(Exercise materials Opens)
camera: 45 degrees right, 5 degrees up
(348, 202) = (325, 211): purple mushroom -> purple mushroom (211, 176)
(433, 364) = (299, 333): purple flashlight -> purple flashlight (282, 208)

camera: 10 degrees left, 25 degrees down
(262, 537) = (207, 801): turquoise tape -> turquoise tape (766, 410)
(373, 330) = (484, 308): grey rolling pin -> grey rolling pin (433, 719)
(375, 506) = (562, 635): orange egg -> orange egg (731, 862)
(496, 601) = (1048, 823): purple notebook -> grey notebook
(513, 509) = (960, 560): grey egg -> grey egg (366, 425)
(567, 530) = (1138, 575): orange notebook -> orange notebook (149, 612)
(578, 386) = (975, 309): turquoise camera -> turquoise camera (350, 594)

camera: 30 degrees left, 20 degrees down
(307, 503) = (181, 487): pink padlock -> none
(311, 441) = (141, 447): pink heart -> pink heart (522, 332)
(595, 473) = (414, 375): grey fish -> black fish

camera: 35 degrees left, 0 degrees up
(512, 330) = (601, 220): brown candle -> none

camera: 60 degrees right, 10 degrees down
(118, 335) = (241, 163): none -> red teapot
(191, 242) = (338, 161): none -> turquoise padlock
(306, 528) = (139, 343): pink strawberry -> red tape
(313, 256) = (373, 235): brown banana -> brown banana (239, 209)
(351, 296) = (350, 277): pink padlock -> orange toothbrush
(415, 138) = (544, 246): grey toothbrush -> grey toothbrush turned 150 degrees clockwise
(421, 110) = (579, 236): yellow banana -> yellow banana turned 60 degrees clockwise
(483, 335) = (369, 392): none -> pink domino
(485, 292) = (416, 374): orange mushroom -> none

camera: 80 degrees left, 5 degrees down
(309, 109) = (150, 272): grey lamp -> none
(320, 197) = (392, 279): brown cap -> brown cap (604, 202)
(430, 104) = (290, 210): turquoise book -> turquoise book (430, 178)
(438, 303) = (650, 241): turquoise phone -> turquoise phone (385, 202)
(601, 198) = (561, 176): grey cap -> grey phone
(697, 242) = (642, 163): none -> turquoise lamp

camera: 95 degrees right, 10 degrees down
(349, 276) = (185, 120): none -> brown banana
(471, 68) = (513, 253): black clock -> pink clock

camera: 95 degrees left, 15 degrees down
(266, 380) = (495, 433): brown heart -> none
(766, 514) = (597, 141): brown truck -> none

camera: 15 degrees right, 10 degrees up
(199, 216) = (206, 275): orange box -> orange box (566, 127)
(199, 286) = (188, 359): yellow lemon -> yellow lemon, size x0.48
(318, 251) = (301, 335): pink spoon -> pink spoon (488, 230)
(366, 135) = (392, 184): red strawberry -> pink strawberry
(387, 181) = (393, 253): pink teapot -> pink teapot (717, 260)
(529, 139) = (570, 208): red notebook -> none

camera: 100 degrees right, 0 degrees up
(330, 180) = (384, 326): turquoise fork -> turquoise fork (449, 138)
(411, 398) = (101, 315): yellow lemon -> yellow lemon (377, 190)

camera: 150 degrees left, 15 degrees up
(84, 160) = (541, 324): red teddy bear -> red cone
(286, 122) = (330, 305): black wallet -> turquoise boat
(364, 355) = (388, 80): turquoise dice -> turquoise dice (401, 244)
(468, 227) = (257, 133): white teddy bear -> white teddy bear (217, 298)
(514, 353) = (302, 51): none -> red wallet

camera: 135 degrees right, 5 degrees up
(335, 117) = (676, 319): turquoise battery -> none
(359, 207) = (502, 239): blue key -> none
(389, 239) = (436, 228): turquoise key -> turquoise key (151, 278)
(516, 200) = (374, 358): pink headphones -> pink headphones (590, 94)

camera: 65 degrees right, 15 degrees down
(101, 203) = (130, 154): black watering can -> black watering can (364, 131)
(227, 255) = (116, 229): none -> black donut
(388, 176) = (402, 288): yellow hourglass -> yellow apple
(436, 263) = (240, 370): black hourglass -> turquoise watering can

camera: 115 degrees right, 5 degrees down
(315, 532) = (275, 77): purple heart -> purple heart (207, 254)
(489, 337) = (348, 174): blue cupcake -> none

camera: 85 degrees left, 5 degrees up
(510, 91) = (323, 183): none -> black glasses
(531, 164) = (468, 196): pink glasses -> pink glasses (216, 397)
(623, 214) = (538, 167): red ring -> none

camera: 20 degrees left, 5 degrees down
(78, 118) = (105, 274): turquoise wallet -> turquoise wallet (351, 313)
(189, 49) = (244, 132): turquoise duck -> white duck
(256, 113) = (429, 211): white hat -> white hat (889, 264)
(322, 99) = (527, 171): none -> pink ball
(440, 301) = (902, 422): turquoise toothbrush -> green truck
(Exercise materials Closes)
Work instructions: Take the entries above and return only the lines from the one with "(318, 251) = (301, 335): pink" to the one with "camera: 20 degrees left, 5 degrees down", both included, unchanged.

Result of the exercise:
(318, 251) = (301, 335): pink spoon -> pink spoon (488, 230)
(366, 135) = (392, 184): red strawberry -> pink strawberry
(387, 181) = (393, 253): pink teapot -> pink teapot (717, 260)
(529, 139) = (570, 208): red notebook -> none

camera: 100 degrees right, 0 degrees up
(330, 180) = (384, 326): turquoise fork -> turquoise fork (449, 138)
(411, 398) = (101, 315): yellow lemon -> yellow lemon (377, 190)

camera: 150 degrees left, 15 degrees up
(84, 160) = (541, 324): red teddy bear -> red cone
(286, 122) = (330, 305): black wallet -> turquoise boat
(364, 355) = (388, 80): turquoise dice -> turquoise dice (401, 244)
(468, 227) = (257, 133): white teddy bear -> white teddy bear (217, 298)
(514, 353) = (302, 51): none -> red wallet

camera: 135 degrees right, 5 degrees up
(335, 117) = (676, 319): turquoise battery -> none
(359, 207) = (502, 239): blue key -> none
(389, 239) = (436, 228): turquoise key -> turquoise key (151, 278)
(516, 200) = (374, 358): pink headphones -> pink headphones (590, 94)

camera: 65 degrees right, 15 degrees down
(101, 203) = (130, 154): black watering can -> black watering can (364, 131)
(227, 255) = (116, 229): none -> black donut
(388, 176) = (402, 288): yellow hourglass -> yellow apple
(436, 263) = (240, 370): black hourglass -> turquoise watering can

camera: 115 degrees right, 5 degrees down
(315, 532) = (275, 77): purple heart -> purple heart (207, 254)
(489, 337) = (348, 174): blue cupcake -> none

camera: 85 degrees left, 5 degrees up
(510, 91) = (323, 183): none -> black glasses
(531, 164) = (468, 196): pink glasses -> pink glasses (216, 397)
(623, 214) = (538, 167): red ring -> none

camera: 20 degrees left, 5 degrees down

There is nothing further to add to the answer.